• _WORK INSTRUCTION_: Repeat the entries that follow verbatim, without any of their pictures.

[Ordered vertex lists]
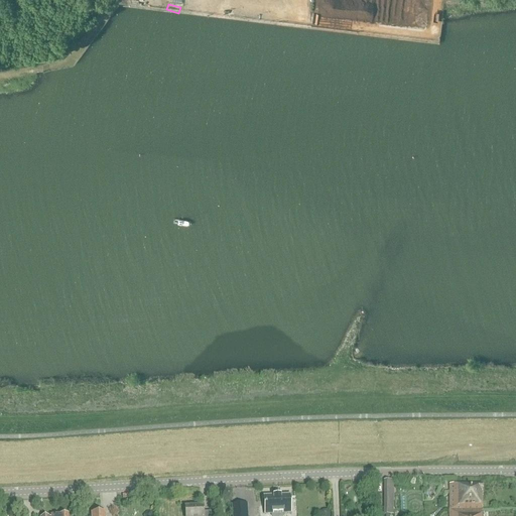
[(393,515),(394,481),(384,481),(383,515),(393,515)]
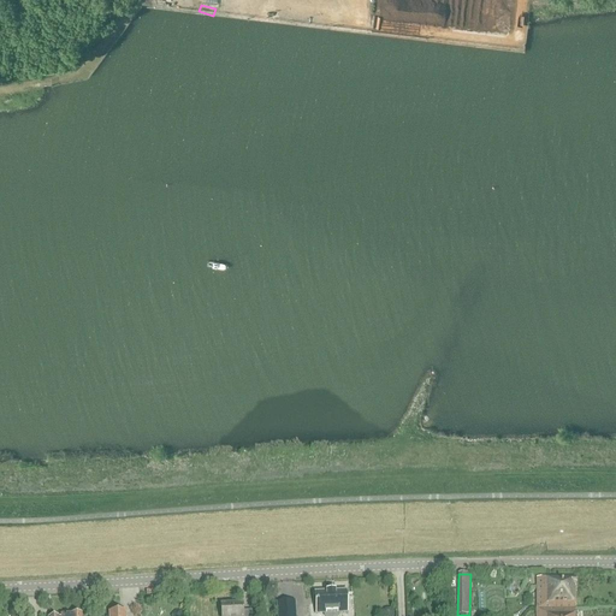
[(537,578),(537,609),(575,609),(575,578),(537,578)]
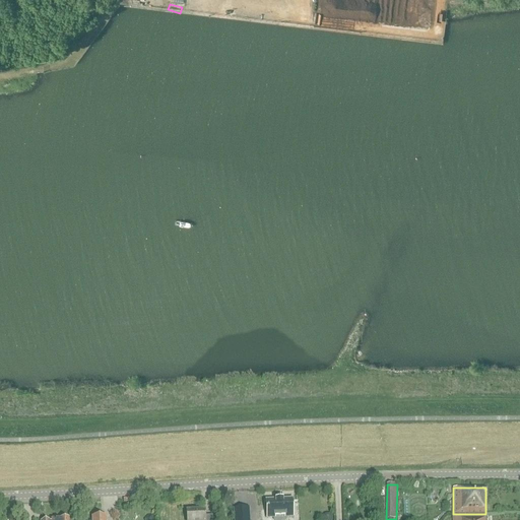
[(284,519),(285,519),(285,517),(293,517),(291,501),(291,500),(290,500),(267,501),(266,501),(266,502),(267,518),(273,518),(274,519),(284,519)]
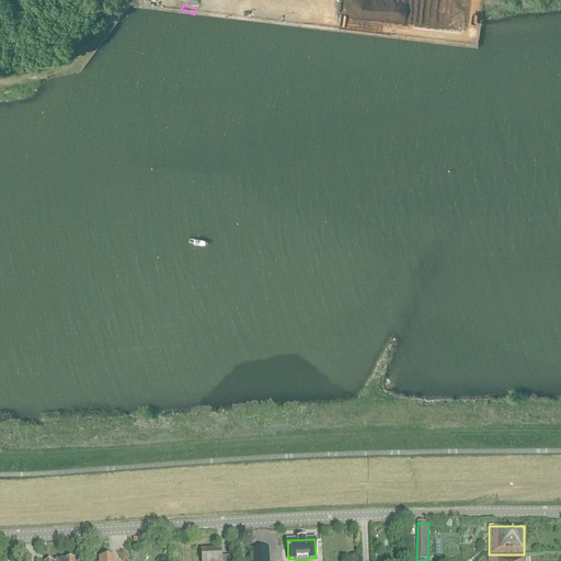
[(268,560),(268,548),(252,549),(252,560),(268,560)]
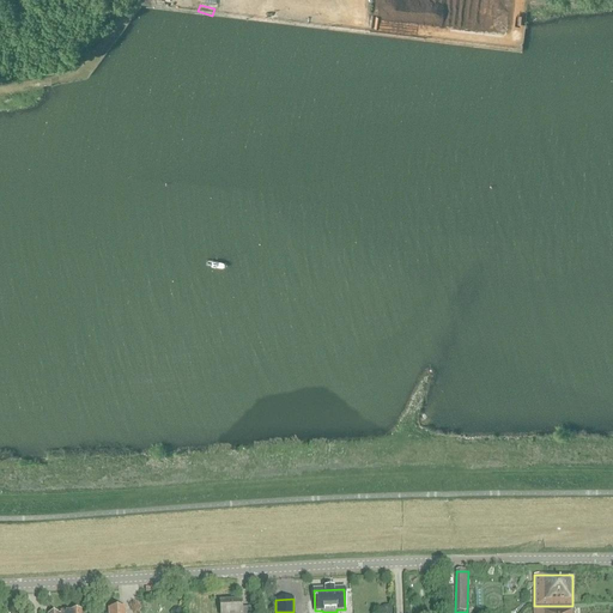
[(253,612),(253,608),(241,608),(241,601),(219,602),(220,612),(253,612)]
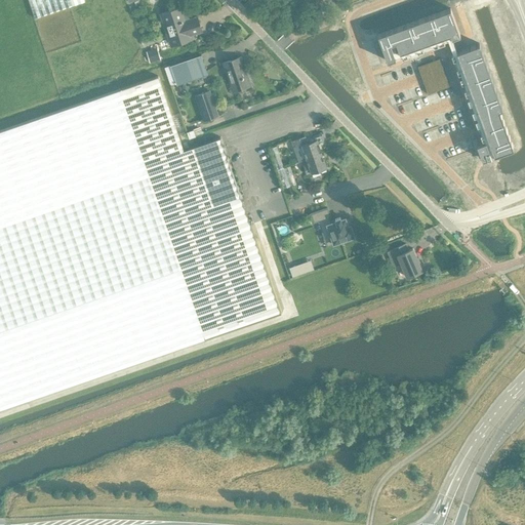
[(85,1),(84,0),(28,0),(35,17),(85,1)]
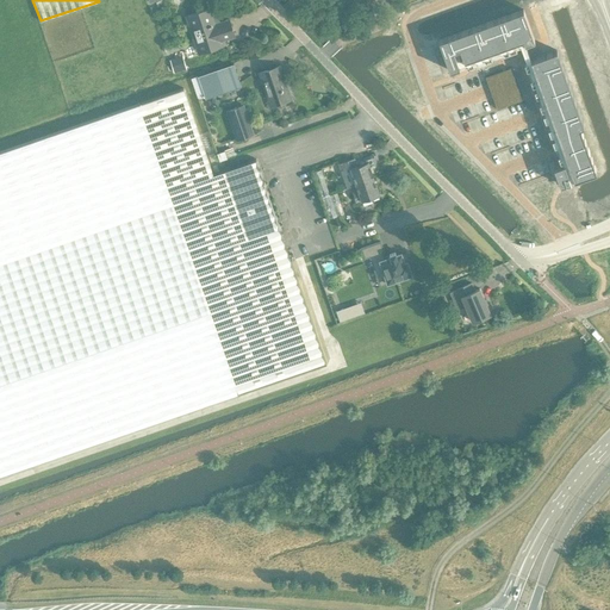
[(198,54),(225,44),(223,39),(235,36),(230,23),(217,27),(210,8),(186,16),(198,54)]
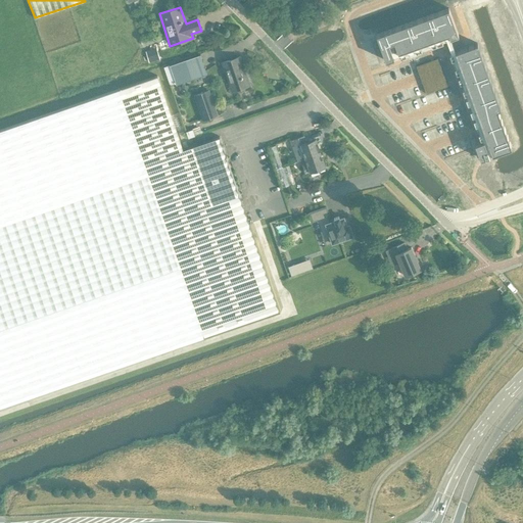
[(448,8),(377,34),(386,60),(394,57),(389,43),(394,41),(398,52),(448,34),(450,37),(459,35),(448,8)]
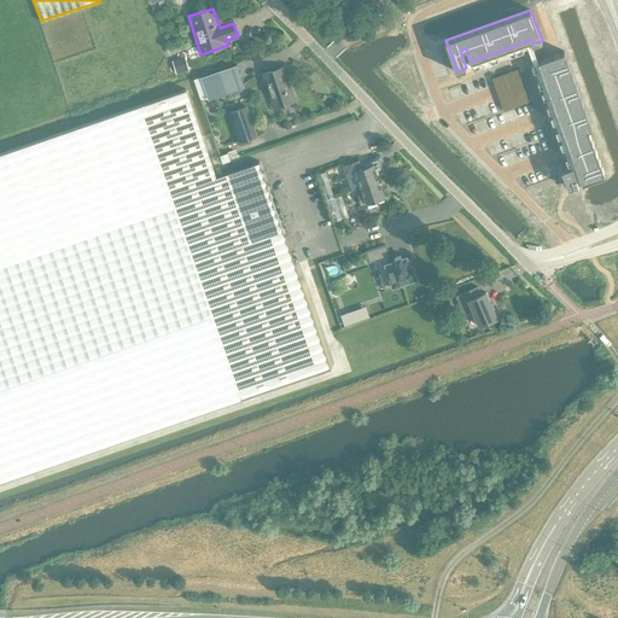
[(564,51),(537,60),(576,164),(572,165),(571,165),(569,167),(561,169),(564,178),(567,186),(567,187),(605,174),(588,128),(592,127),(564,51)]
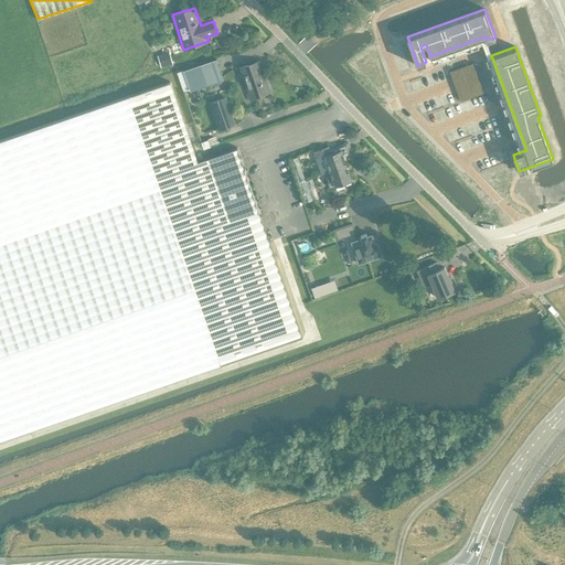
[(169,52),(158,55),(161,66),(172,63),(169,52)]
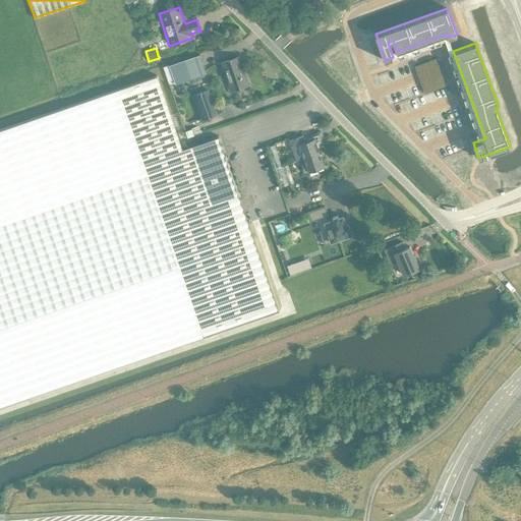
[(199,54),(169,64),(175,82),(206,72),(199,54)]
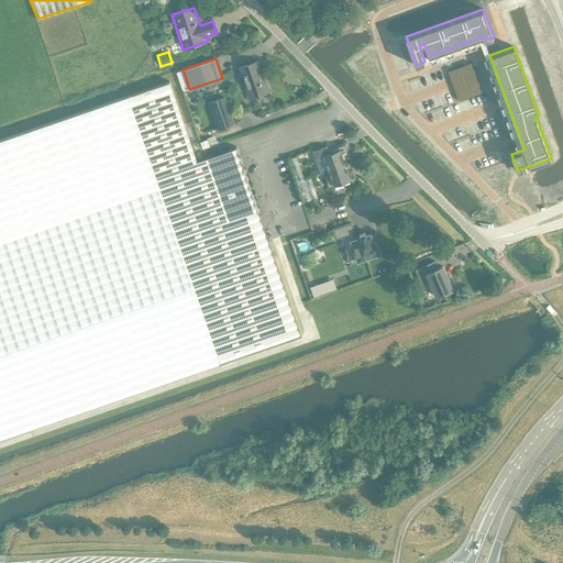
[(257,62),(239,67),(250,98),(267,91),(257,62)]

• _EXPECTED ANSWER_:
[(393,515),(394,481),(384,481),(383,515),(393,515)]
[(537,578),(537,609),(575,609),(575,578),(537,578)]
[(284,519),(285,519),(285,517),(293,517),(291,501),(291,500),(290,500),(267,501),(266,501),(266,502),(267,518),(273,518),(274,519),(284,519)]
[(268,560),(268,548),(252,549),(252,560),(268,560)]
[(253,612),(253,608),(241,608),(241,601),(219,602),(220,612),(253,612)]
[(85,1),(84,0),(28,0),(35,17),(85,1)]
[(198,54),(225,44),(223,39),(235,36),(230,23),(217,27),(210,8),(186,16),(198,54)]
[(448,8),(377,34),(386,60),(394,57),(389,43),(394,41),(398,52),(448,34),(450,37),(459,35),(448,8)]
[(564,51),(537,60),(576,164),(572,165),(571,165),(569,167),(561,169),(564,178),(567,186),(567,187),(605,174),(588,128),(592,127),(564,51)]
[(169,52),(158,55),(161,66),(172,63),(169,52)]
[(199,54),(169,64),(175,82),(206,72),(199,54)]
[(257,62),(239,67),(250,98),(267,91),(257,62)]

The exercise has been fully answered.